* **TASK PROMPT**: Your answer must be every line of the data that contains "none".

* **DATA LISTING**:

────────────────

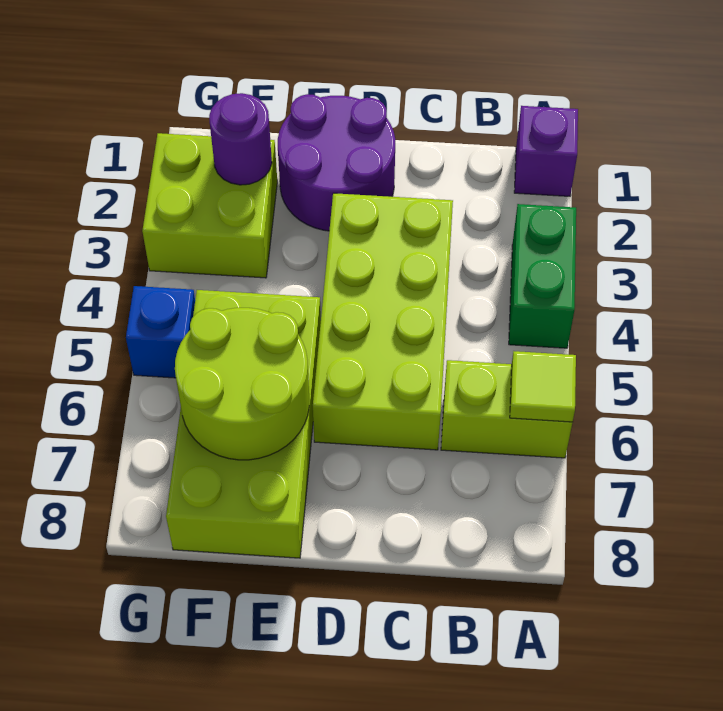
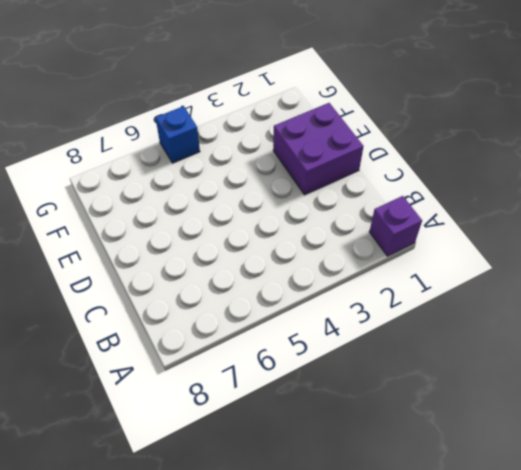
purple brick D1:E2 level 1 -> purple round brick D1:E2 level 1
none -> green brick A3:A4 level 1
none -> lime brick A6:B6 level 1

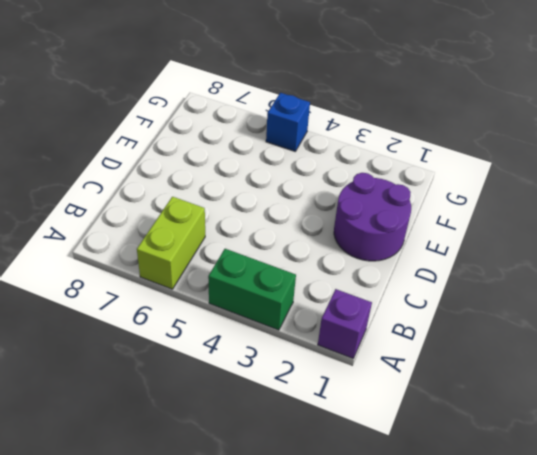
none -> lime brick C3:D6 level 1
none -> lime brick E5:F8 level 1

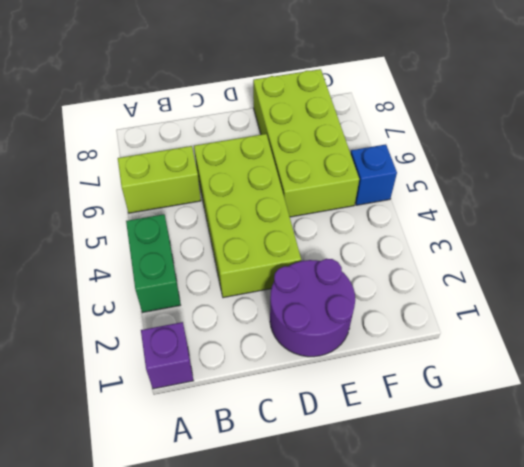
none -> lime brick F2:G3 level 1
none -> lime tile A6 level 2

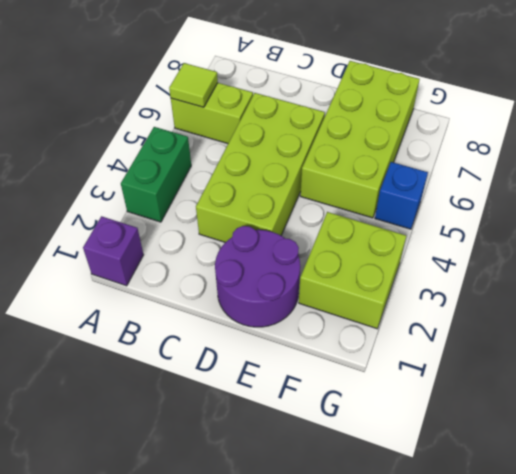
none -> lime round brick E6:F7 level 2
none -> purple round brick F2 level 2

────────────────

* **TASK SOLUTION**:
none -> green brick A3:A4 level 1
none -> lime brick A6:B6 level 1
none -> lime brick C3:D6 level 1
none -> lime brick E5:F8 level 1
none -> lime brick F2:G3 level 1
none -> lime tile A6 level 2
none -> lime round brick E6:F7 level 2
none -> purple round brick F2 level 2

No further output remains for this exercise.